## What is needed
Format the lines as a Markdown table with the columns No. and Line, starting at the line containing "red hexagon at" and running through the last line, both included. Number the rows, and leave out blank lines and pictures.

## Data provided
****

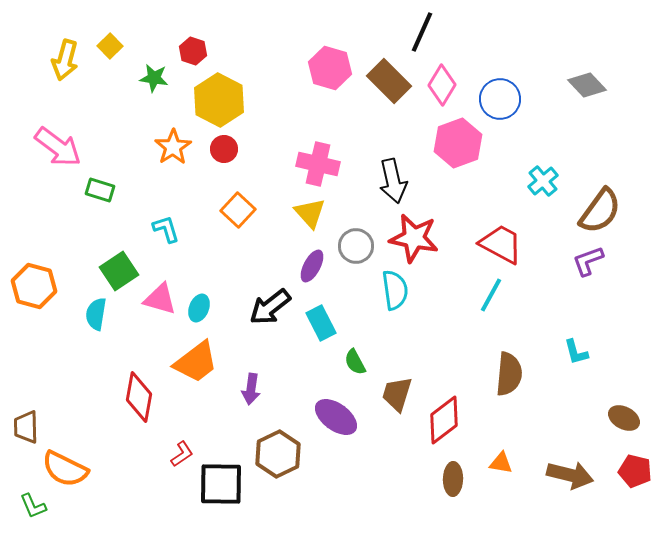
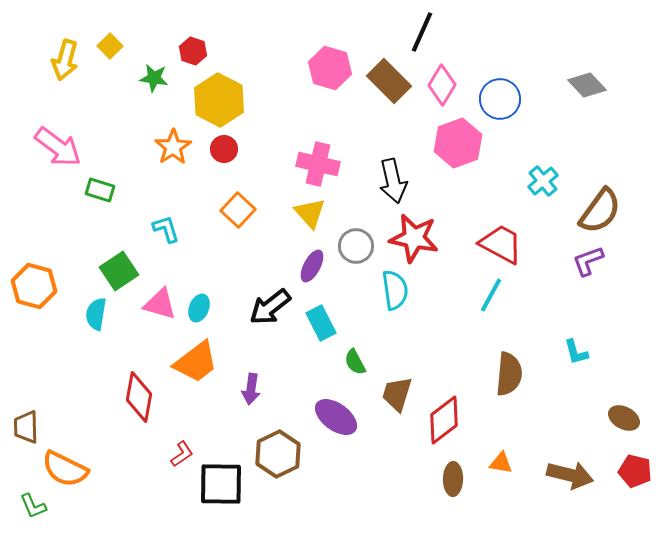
pink triangle at (160, 299): moved 5 px down
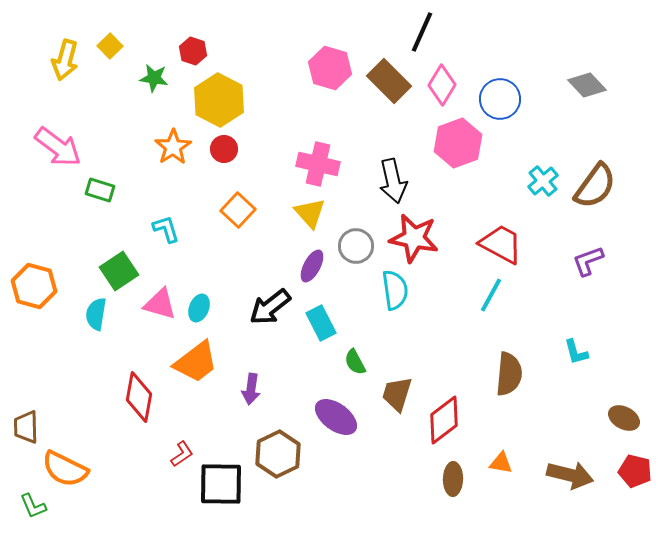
brown semicircle at (600, 211): moved 5 px left, 25 px up
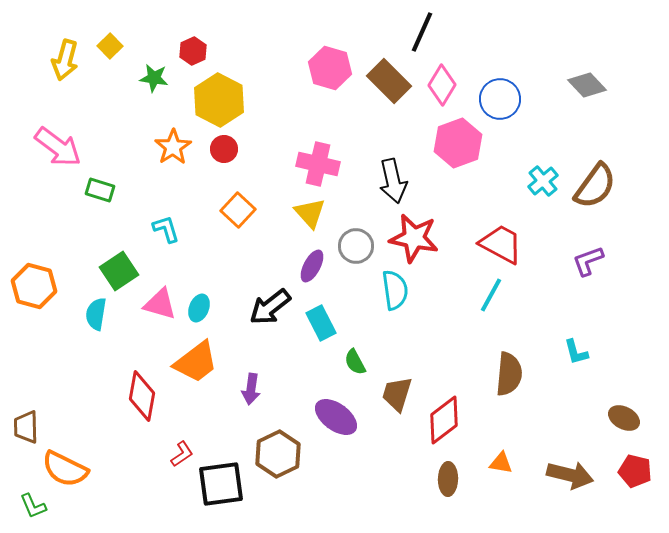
red hexagon at (193, 51): rotated 16 degrees clockwise
red diamond at (139, 397): moved 3 px right, 1 px up
brown ellipse at (453, 479): moved 5 px left
black square at (221, 484): rotated 9 degrees counterclockwise
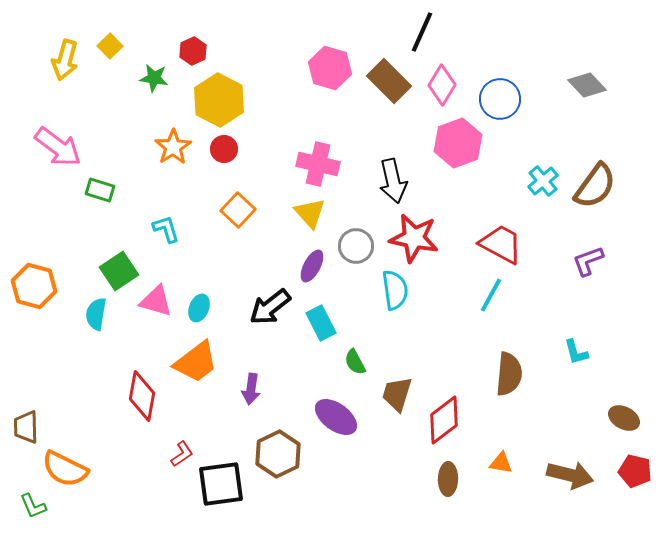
pink triangle at (160, 304): moved 4 px left, 3 px up
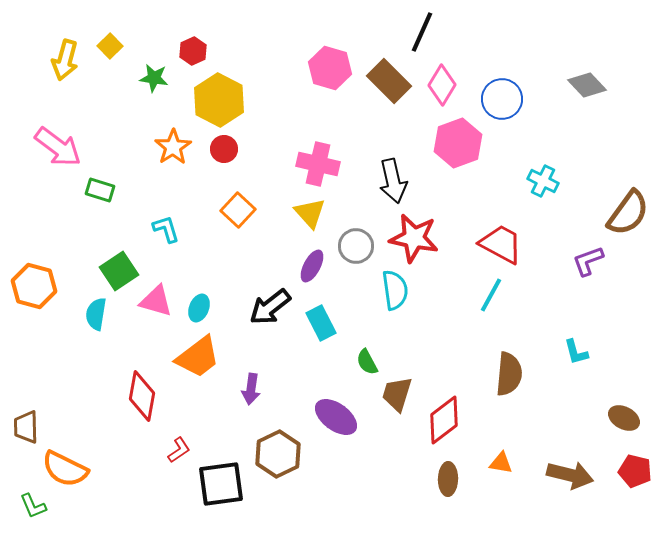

****

## Expected answer
| No. | Line |
|---|---|
| 1 | red hexagon at (193, 51): rotated 16 degrees clockwise |
| 2 | red diamond at (139, 397): moved 3 px right, 1 px up |
| 3 | brown ellipse at (453, 479): moved 5 px left |
| 4 | black square at (221, 484): rotated 9 degrees counterclockwise |
| 5 | pink triangle at (160, 304): moved 4 px left, 3 px up |